WRITTEN REQUEST: Tally how many lines of the data below contain the word "bass". Reply with the number alone.
** start MATERIAL PROVIDED **
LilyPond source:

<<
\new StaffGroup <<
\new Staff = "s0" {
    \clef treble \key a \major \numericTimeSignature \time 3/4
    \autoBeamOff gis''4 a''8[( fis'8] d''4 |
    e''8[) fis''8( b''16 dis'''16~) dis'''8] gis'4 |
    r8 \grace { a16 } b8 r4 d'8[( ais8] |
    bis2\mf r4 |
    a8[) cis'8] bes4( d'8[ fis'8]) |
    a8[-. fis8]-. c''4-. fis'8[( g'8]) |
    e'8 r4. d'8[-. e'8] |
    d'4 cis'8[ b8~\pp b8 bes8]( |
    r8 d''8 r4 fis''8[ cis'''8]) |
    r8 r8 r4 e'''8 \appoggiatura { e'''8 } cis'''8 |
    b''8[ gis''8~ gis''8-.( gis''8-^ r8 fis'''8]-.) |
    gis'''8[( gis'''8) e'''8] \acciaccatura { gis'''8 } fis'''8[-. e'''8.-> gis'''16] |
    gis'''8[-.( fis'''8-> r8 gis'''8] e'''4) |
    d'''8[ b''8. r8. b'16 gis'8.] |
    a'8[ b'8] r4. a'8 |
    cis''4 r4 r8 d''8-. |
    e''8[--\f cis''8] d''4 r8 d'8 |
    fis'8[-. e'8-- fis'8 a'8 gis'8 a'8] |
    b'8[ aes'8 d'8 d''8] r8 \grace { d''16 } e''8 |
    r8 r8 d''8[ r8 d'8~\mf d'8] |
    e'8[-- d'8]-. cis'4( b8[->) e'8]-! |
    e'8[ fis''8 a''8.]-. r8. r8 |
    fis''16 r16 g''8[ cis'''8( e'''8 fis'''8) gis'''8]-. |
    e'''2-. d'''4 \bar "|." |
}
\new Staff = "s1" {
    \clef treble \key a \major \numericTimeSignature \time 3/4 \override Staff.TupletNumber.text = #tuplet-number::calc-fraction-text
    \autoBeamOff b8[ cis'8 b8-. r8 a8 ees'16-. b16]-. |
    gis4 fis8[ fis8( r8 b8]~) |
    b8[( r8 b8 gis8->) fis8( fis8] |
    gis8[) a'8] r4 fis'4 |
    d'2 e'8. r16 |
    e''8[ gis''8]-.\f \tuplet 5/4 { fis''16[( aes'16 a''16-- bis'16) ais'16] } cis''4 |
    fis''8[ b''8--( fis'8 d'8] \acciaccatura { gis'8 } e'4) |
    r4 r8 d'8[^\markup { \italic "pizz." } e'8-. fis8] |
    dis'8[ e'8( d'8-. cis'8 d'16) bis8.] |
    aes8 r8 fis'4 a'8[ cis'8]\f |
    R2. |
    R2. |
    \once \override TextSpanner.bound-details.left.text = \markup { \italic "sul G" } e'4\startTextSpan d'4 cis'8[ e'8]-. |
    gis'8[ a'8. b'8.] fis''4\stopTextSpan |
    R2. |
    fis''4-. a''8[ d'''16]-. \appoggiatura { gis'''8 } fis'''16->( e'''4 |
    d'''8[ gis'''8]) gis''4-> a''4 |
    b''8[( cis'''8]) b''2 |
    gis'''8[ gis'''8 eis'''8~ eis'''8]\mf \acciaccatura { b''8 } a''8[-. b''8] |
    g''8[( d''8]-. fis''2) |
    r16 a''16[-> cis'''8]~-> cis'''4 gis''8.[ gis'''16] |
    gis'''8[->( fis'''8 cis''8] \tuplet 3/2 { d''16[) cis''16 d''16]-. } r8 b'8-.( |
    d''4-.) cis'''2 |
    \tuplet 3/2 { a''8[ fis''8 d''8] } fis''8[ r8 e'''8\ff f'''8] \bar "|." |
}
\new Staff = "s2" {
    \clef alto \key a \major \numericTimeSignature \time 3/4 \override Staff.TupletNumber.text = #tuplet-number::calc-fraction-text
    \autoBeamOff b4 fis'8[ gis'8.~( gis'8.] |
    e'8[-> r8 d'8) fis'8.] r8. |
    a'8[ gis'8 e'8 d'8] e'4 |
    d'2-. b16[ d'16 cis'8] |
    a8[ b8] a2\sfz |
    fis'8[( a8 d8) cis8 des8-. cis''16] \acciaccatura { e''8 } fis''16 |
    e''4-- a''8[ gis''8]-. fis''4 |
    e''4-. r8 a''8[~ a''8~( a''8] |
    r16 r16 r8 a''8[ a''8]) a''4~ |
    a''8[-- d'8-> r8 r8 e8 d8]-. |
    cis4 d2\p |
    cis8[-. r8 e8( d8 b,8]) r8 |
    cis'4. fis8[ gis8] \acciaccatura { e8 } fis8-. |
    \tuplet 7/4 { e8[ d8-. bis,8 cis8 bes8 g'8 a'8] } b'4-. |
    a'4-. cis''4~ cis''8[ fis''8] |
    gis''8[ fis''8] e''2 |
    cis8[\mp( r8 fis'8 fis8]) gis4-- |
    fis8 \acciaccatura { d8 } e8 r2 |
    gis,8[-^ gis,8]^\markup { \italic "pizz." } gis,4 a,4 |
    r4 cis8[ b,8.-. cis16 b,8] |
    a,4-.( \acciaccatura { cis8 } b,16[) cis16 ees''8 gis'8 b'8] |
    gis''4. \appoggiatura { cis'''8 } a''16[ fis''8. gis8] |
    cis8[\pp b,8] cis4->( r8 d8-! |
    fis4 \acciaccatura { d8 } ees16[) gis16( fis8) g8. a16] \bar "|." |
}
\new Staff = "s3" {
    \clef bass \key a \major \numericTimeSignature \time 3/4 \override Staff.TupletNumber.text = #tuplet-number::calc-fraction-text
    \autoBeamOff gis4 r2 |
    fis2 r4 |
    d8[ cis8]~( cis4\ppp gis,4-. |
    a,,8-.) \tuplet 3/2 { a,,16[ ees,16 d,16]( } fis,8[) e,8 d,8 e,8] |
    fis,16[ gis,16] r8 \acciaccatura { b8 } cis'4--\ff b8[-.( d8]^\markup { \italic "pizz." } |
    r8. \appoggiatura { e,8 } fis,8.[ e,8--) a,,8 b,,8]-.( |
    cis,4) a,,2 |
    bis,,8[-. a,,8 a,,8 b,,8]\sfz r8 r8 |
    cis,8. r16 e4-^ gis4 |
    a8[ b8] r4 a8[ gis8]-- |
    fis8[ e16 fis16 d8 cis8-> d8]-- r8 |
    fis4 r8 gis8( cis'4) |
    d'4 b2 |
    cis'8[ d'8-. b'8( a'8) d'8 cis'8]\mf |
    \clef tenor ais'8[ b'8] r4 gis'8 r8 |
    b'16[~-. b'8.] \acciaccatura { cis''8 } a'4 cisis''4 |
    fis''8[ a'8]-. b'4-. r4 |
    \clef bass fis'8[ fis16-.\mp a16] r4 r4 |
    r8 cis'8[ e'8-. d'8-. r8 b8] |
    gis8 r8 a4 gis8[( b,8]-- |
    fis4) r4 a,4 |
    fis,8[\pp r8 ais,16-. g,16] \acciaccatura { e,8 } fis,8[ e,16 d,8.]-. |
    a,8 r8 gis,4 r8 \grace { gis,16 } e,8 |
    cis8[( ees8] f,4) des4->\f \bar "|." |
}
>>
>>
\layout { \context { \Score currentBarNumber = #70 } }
** end MATERIAL PROVIDED **
SOLUTION FOR THIS PROBLEM: 2